*TASK BRIEF*
Would you output, exactly as written, the line with "LED pin GND: GND -> none" and all lines after it to the end of the data below, and no others?

*AVAILABLE DATA*
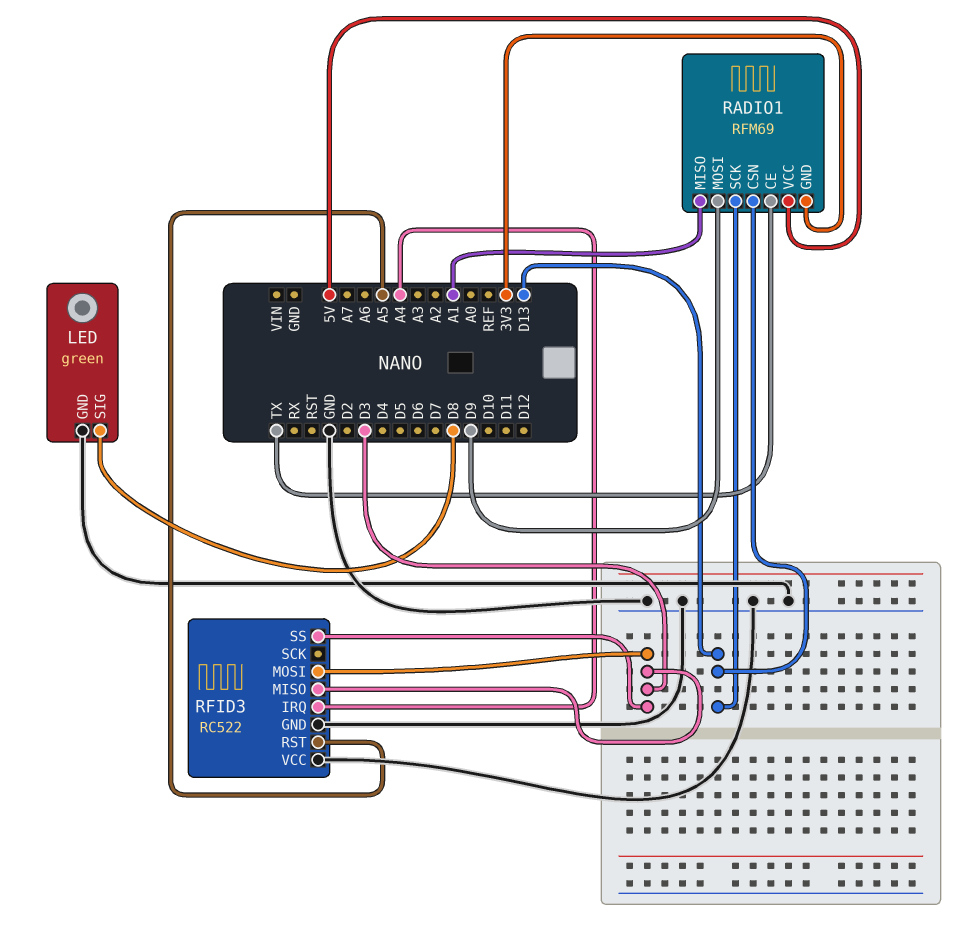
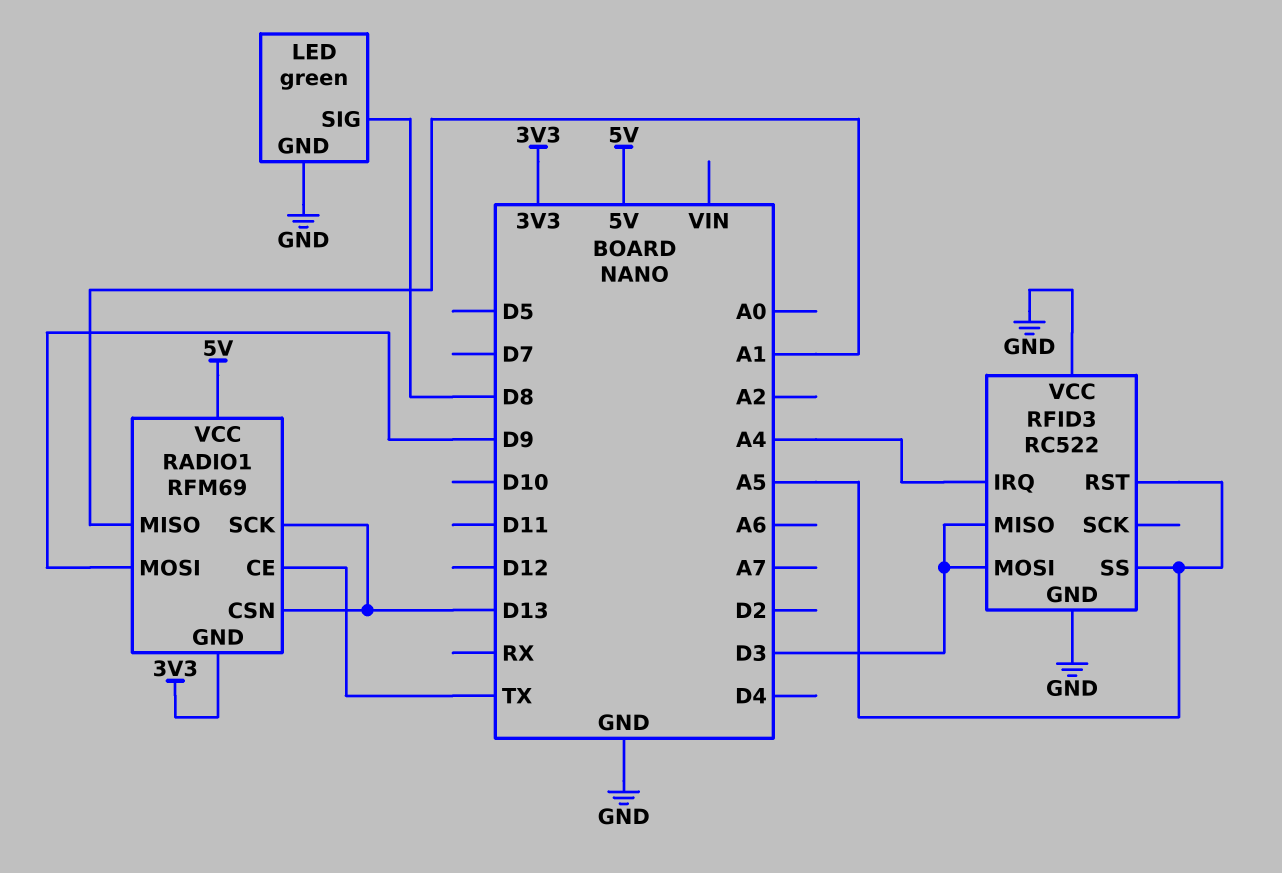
RFID3 pin SS: D3 -> A5

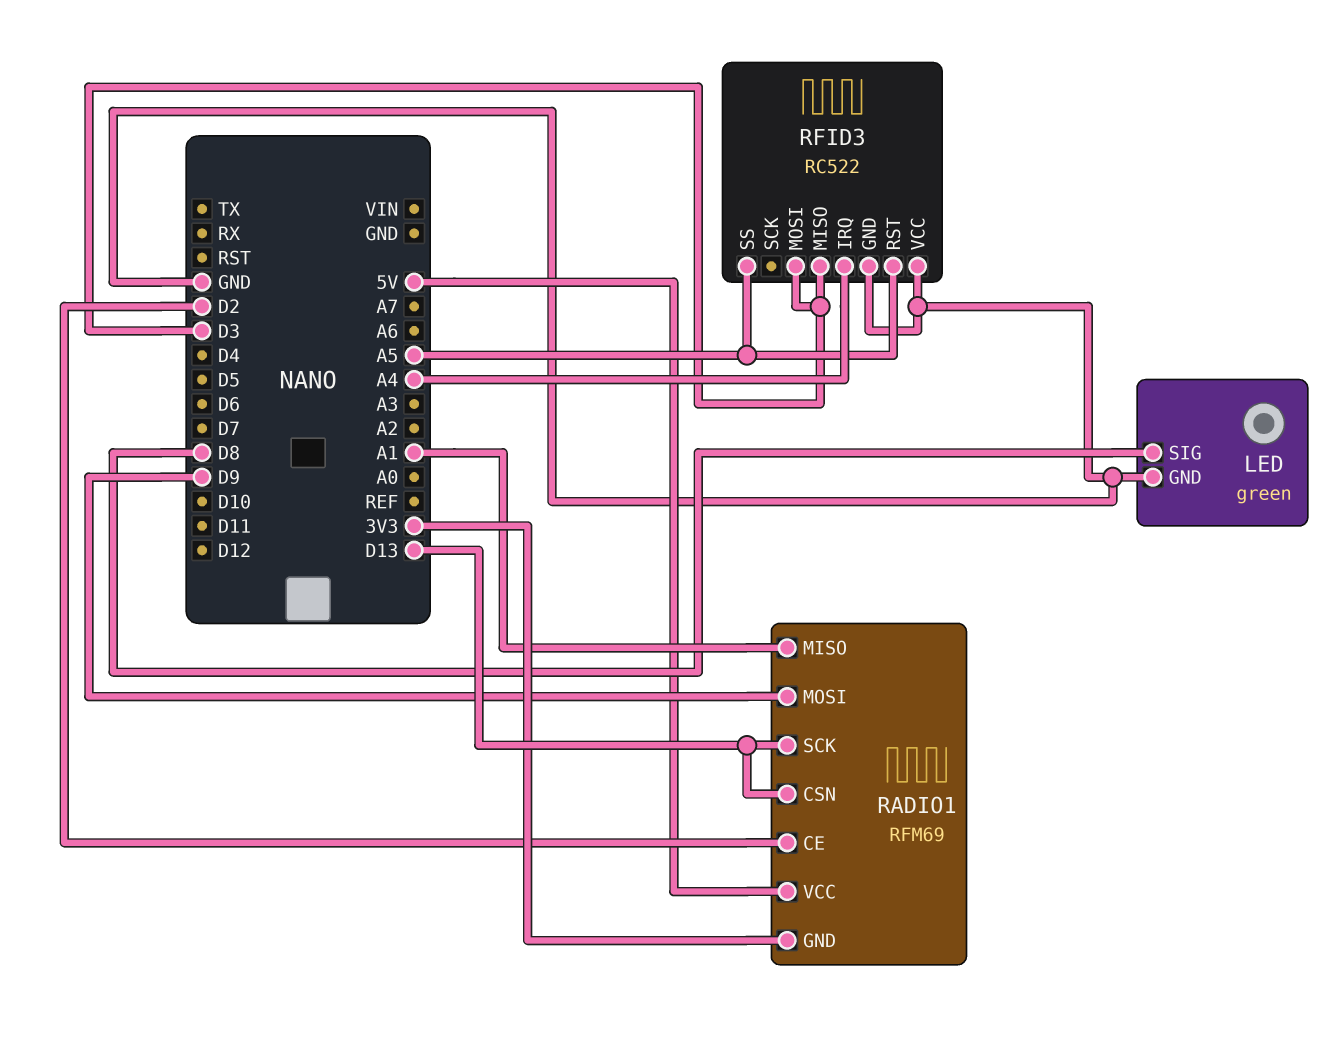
RADIO1 pin CE: TX -> D2

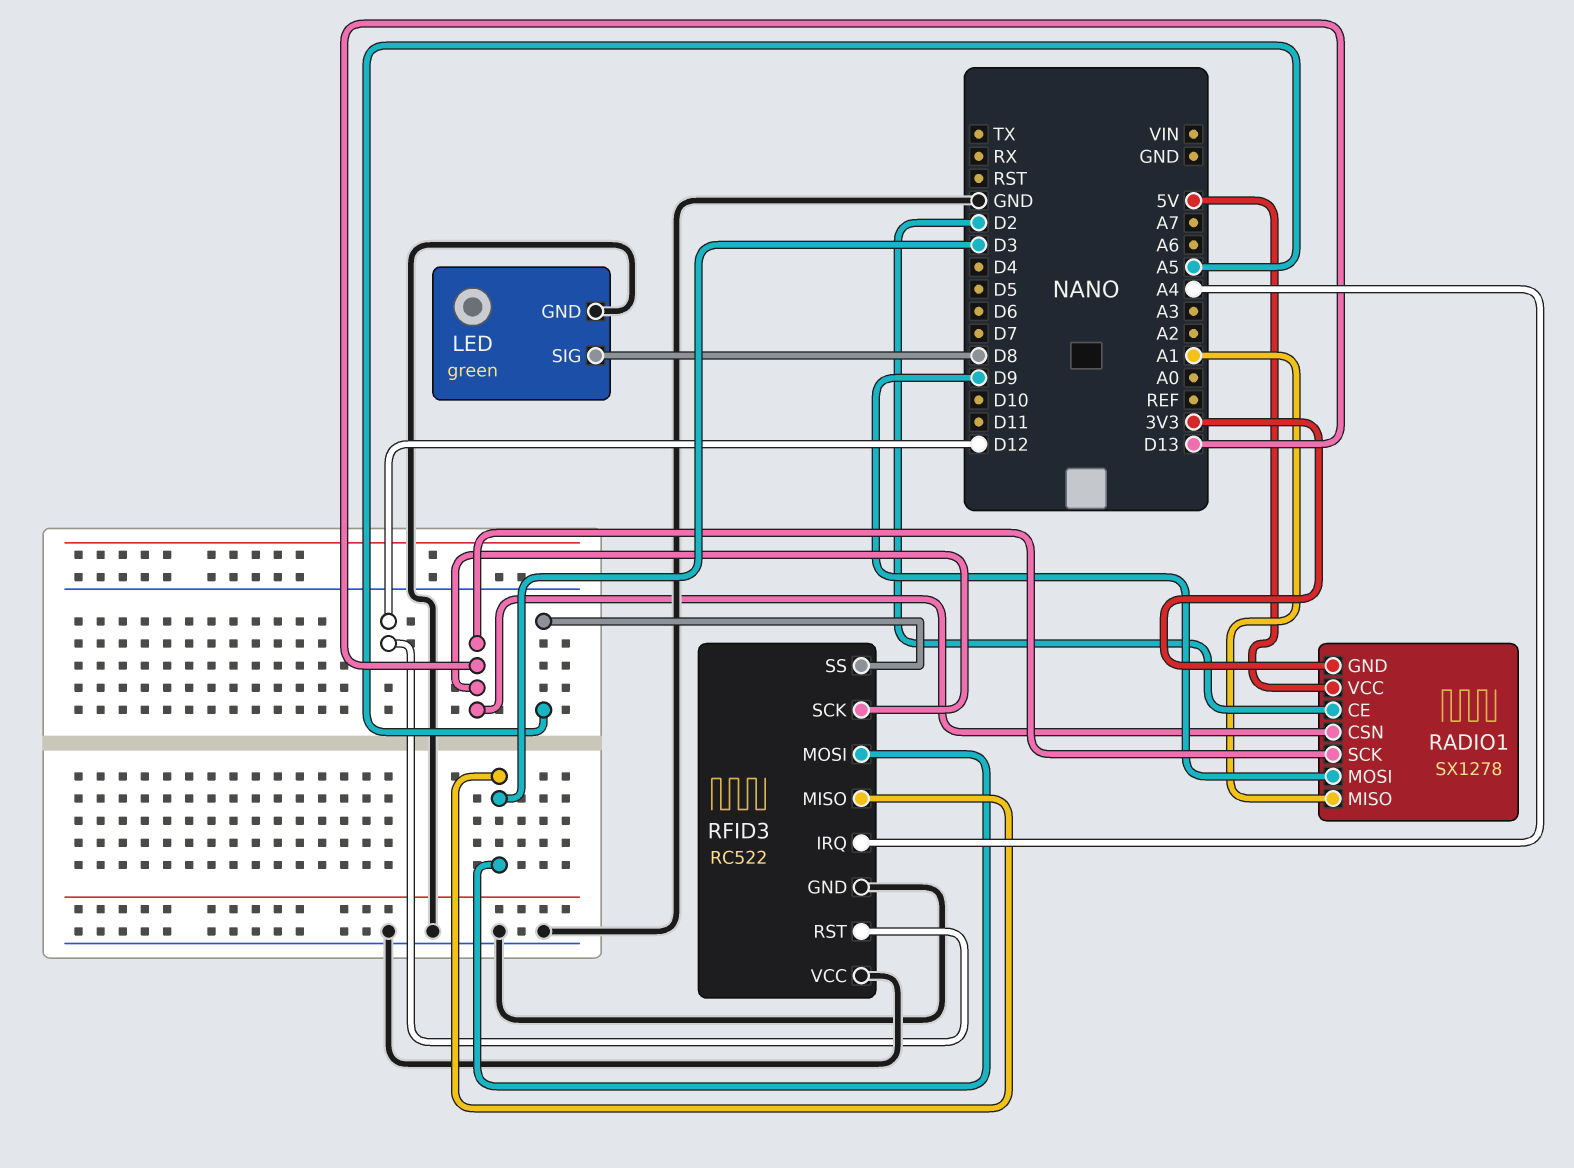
RADIO1: RFM69 -> SX1278
RFID3 pin RST: A5 -> D12
RFID3 pin SCK: none -> D13

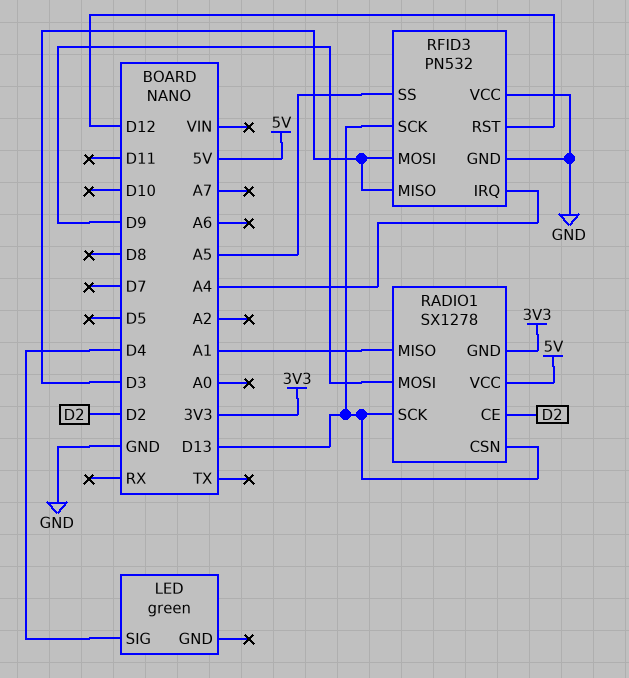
LED pin GND: GND -> none
LED pin SIG: D8 -> D4
RFID3: RC522 -> PN532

*RESPONSE TO THIS EXERCISE*
LED pin GND: GND -> none
LED pin SIG: D8 -> D4
RFID3: RC522 -> PN532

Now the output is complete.